> [STORED RECORDS]:
#####

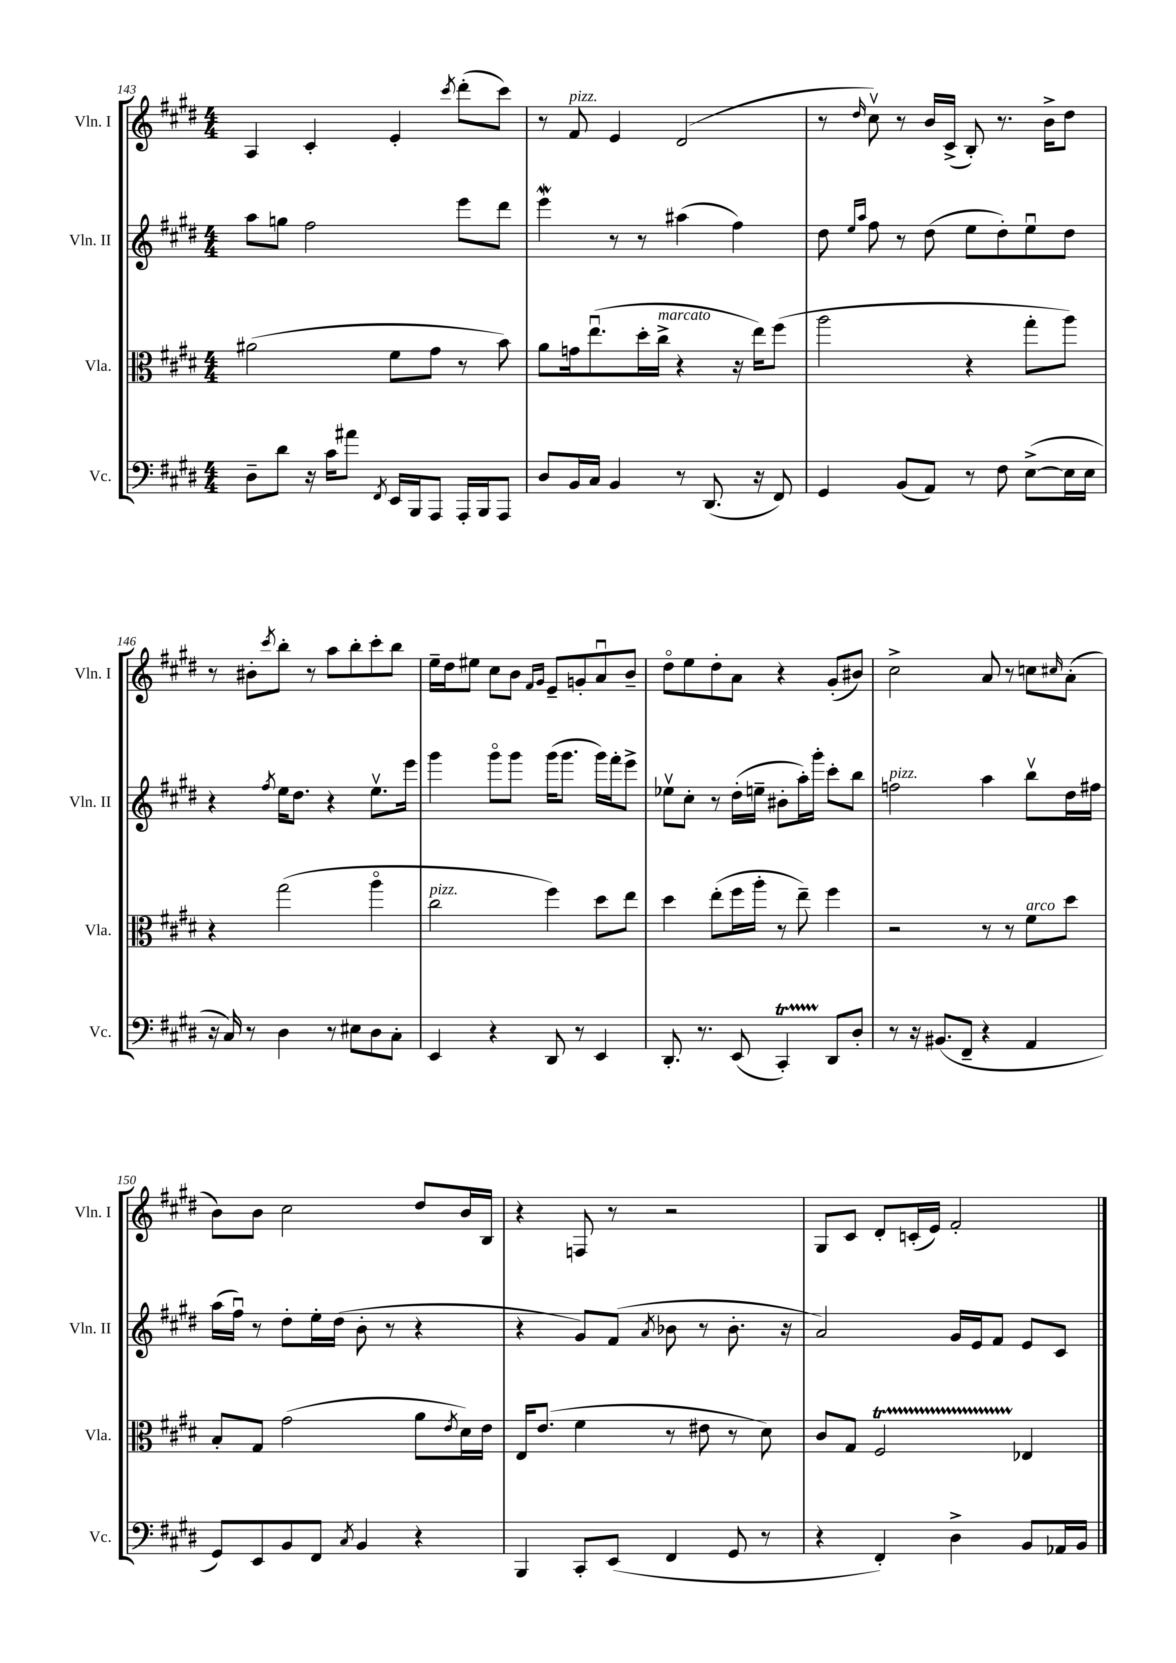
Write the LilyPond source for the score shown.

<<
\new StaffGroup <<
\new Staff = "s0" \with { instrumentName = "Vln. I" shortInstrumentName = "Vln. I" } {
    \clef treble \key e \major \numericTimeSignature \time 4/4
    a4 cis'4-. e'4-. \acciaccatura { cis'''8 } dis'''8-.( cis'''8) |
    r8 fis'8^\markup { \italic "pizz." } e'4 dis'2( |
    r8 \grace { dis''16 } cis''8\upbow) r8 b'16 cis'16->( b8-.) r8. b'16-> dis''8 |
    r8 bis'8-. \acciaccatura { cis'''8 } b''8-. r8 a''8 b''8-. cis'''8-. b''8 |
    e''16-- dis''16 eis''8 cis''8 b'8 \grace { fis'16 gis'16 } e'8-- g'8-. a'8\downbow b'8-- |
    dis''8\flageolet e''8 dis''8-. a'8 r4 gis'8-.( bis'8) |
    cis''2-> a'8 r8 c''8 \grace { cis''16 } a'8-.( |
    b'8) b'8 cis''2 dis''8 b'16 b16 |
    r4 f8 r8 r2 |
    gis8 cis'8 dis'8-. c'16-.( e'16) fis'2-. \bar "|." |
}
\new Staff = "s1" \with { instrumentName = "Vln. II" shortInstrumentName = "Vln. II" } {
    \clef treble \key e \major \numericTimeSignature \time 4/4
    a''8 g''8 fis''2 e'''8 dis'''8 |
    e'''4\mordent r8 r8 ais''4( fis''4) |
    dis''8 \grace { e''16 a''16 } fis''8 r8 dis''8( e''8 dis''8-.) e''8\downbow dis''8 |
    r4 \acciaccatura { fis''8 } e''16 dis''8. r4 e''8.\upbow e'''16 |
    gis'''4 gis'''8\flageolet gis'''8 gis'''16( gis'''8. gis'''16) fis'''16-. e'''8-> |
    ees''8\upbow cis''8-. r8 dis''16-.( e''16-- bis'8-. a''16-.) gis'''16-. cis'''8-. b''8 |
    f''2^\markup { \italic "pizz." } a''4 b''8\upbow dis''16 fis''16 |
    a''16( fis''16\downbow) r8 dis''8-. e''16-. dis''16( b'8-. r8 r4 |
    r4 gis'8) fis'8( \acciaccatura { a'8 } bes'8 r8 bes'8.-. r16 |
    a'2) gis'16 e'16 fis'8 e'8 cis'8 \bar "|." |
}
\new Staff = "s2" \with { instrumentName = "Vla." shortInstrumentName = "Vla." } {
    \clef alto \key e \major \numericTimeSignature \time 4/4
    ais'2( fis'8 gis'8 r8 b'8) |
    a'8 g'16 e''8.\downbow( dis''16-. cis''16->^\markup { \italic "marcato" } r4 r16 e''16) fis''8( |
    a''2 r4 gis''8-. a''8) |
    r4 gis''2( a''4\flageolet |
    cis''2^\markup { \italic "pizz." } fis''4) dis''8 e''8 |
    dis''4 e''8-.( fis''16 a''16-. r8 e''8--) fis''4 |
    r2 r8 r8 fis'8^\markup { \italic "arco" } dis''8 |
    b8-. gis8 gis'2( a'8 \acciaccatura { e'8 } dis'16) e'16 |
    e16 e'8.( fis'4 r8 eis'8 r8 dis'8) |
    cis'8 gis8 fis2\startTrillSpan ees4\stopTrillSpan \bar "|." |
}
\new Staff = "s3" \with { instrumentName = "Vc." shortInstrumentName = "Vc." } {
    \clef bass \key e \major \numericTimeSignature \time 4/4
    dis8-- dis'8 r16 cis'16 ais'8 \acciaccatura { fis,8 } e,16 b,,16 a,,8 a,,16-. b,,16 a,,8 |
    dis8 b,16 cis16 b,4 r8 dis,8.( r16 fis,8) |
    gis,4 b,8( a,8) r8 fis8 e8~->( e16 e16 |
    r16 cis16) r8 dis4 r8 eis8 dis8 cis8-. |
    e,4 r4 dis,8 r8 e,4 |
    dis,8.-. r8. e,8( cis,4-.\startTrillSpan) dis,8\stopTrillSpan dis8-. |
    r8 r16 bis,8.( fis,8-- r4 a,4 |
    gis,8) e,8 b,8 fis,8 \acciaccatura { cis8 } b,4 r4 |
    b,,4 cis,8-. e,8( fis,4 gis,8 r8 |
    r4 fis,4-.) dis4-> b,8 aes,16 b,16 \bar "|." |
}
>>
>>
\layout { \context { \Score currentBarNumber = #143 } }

#####

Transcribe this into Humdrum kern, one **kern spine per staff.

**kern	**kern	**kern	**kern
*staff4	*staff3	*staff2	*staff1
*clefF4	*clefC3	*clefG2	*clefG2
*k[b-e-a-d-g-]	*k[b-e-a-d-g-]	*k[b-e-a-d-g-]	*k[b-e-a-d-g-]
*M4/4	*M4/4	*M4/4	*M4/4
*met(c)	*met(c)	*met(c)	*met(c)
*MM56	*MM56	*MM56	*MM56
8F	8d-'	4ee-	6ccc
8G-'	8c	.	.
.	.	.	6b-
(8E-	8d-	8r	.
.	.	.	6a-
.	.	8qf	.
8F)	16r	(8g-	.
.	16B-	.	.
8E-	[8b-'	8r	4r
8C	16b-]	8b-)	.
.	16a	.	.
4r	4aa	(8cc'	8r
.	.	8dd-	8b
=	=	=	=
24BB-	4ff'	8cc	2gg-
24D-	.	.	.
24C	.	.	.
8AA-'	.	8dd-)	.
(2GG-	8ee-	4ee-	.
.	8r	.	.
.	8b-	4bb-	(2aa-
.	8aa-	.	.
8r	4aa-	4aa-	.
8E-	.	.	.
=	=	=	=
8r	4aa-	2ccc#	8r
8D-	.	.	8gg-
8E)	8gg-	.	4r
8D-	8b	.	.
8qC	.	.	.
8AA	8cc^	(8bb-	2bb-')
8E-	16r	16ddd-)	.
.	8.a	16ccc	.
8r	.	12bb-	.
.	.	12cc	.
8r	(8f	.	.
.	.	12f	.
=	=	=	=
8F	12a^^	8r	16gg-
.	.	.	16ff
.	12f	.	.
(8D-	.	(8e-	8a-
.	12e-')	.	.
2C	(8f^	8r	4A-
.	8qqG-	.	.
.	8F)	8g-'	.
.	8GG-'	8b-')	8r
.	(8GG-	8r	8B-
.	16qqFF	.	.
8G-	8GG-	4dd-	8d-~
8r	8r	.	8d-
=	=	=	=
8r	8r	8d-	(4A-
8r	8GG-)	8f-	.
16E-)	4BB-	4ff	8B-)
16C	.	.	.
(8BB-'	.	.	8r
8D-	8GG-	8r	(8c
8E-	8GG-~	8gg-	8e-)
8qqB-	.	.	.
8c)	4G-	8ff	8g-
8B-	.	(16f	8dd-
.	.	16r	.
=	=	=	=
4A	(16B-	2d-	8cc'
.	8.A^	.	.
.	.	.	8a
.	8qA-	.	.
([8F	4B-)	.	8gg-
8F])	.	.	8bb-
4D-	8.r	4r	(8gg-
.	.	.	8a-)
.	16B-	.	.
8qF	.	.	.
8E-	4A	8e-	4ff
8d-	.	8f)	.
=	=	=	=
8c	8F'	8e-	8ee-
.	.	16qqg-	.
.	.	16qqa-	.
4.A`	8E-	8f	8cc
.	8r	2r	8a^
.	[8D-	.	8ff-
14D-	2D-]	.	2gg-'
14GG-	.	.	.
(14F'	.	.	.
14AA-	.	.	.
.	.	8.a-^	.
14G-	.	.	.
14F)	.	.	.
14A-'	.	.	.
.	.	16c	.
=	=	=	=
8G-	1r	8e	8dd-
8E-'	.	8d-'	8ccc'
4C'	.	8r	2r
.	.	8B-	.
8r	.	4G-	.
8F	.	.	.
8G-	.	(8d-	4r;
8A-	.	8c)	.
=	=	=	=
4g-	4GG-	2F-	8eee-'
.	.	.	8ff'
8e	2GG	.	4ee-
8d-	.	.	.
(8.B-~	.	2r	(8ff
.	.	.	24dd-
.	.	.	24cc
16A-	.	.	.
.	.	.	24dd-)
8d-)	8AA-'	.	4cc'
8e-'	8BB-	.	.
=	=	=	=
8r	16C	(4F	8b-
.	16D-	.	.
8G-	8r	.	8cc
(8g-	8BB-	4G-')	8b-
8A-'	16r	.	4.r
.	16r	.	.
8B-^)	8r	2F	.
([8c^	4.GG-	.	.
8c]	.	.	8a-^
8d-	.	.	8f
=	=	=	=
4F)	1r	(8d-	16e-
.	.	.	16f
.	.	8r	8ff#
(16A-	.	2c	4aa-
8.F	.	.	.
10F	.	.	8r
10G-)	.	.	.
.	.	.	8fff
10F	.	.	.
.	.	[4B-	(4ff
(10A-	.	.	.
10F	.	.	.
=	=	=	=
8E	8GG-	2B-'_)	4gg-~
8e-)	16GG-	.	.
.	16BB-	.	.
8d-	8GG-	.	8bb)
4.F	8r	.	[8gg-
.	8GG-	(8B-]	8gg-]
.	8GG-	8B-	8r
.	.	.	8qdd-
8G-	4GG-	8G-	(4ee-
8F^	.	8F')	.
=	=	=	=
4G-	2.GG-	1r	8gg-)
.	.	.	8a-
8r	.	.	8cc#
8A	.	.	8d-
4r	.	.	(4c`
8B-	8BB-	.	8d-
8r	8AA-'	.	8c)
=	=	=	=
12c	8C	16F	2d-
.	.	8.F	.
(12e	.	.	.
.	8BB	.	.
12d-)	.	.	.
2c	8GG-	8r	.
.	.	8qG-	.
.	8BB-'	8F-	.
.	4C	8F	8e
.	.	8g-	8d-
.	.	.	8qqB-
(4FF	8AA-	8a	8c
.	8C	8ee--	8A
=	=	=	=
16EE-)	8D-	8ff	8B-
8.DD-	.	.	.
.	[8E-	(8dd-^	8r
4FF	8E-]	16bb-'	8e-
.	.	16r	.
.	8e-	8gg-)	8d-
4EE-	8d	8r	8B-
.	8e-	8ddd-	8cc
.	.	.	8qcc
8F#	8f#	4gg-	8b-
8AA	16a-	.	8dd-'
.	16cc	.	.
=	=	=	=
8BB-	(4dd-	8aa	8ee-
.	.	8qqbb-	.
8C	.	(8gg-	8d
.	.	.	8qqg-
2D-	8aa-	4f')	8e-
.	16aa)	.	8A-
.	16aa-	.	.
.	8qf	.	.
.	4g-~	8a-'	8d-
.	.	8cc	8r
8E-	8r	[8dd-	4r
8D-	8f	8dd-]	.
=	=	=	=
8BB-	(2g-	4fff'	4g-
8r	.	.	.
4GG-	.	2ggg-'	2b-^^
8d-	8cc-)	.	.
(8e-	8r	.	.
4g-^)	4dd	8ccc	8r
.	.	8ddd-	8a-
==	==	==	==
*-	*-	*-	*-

#####

Report each line above that contains the string "numericTimeSignature".

    \clef treble \key e \major \numericTimeSignature \time 4/4
    \clef treble \key e \major \numericTimeSignature \time 4/4
    \clef alto \key e \major \numericTimeSignature \time 4/4
    \clef bass \key e \major \numericTimeSignature \time 4/4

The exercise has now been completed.